-- THE INPUT --
--

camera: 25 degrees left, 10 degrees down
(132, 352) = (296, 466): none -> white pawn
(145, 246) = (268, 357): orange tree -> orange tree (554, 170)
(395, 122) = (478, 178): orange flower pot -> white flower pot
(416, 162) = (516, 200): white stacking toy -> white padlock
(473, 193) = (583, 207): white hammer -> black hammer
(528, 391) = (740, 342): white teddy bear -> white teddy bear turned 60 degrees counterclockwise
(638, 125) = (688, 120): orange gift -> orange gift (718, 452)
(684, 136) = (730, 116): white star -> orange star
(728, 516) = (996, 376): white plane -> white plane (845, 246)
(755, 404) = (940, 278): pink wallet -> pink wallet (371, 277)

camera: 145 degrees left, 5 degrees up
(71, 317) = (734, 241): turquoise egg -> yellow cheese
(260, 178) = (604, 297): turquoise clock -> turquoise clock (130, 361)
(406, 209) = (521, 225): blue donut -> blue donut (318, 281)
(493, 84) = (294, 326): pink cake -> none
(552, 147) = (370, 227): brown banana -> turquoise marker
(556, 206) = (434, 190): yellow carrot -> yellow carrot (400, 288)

--

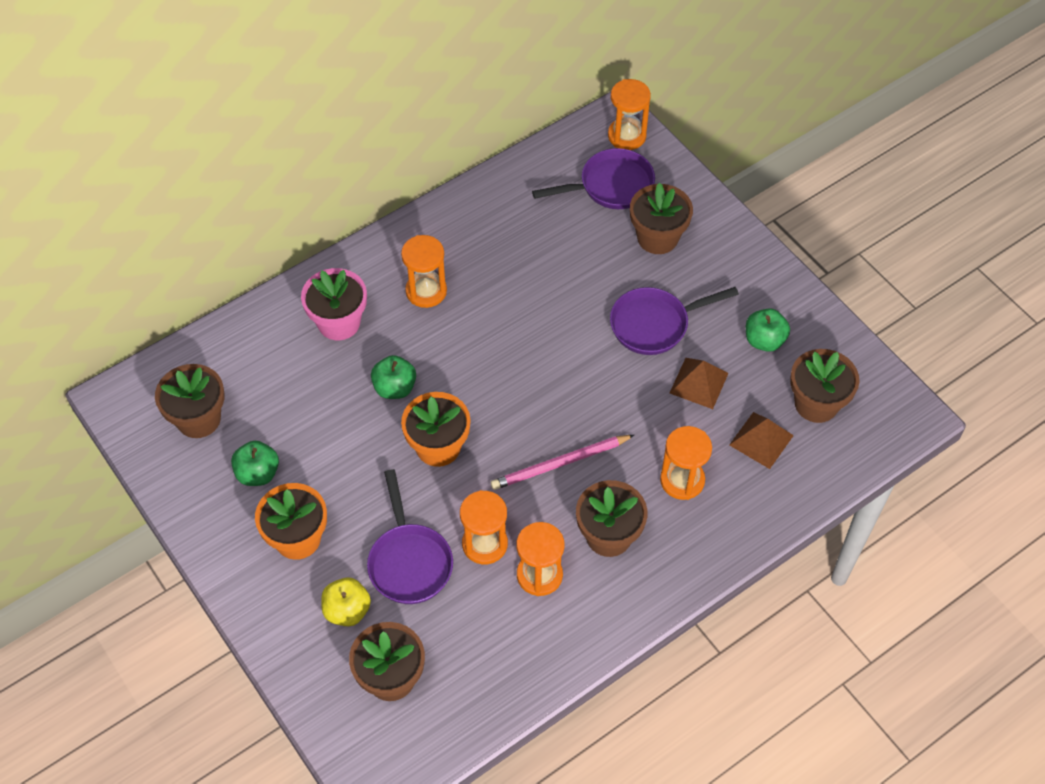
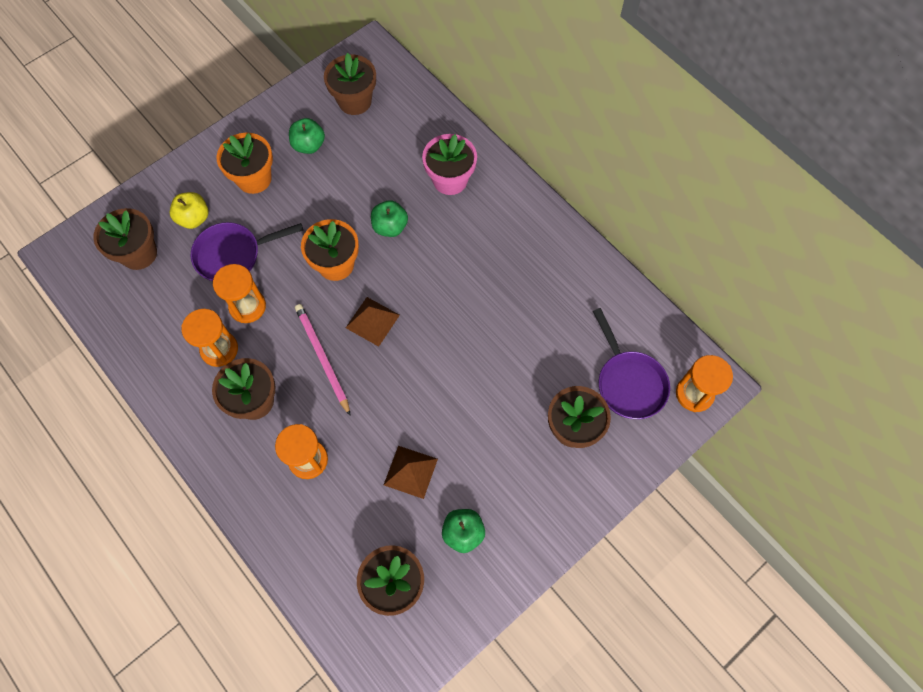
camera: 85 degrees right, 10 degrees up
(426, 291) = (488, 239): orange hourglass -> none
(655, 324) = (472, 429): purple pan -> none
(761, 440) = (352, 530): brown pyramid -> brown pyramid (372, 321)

--

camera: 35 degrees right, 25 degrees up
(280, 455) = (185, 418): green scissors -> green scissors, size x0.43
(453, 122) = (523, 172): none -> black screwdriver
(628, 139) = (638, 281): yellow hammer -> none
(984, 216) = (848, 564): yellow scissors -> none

--

-- TASK REQUIREMENTS --
Would you print exactly, and only, the lines of the data above from the line with "(132, 352) = (296, 466): none -> white pawn" through the line with "(556, 206) = (434, 190): yellow", inclusive?

-- TASK OUTPUT --
(132, 352) = (296, 466): none -> white pawn
(145, 246) = (268, 357): orange tree -> orange tree (554, 170)
(395, 122) = (478, 178): orange flower pot -> white flower pot
(416, 162) = (516, 200): white stacking toy -> white padlock
(473, 193) = (583, 207): white hammer -> black hammer
(528, 391) = (740, 342): white teddy bear -> white teddy bear turned 60 degrees counterclockwise
(638, 125) = (688, 120): orange gift -> orange gift (718, 452)
(684, 136) = (730, 116): white star -> orange star
(728, 516) = (996, 376): white plane -> white plane (845, 246)
(755, 404) = (940, 278): pink wallet -> pink wallet (371, 277)

camera: 145 degrees left, 5 degrees up
(71, 317) = (734, 241): turquoise egg -> yellow cheese
(260, 178) = (604, 297): turquoise clock -> turquoise clock (130, 361)
(406, 209) = (521, 225): blue donut -> blue donut (318, 281)
(493, 84) = (294, 326): pink cake -> none
(552, 147) = (370, 227): brown banana -> turquoise marker
(556, 206) = (434, 190): yellow carrot -> yellow carrot (400, 288)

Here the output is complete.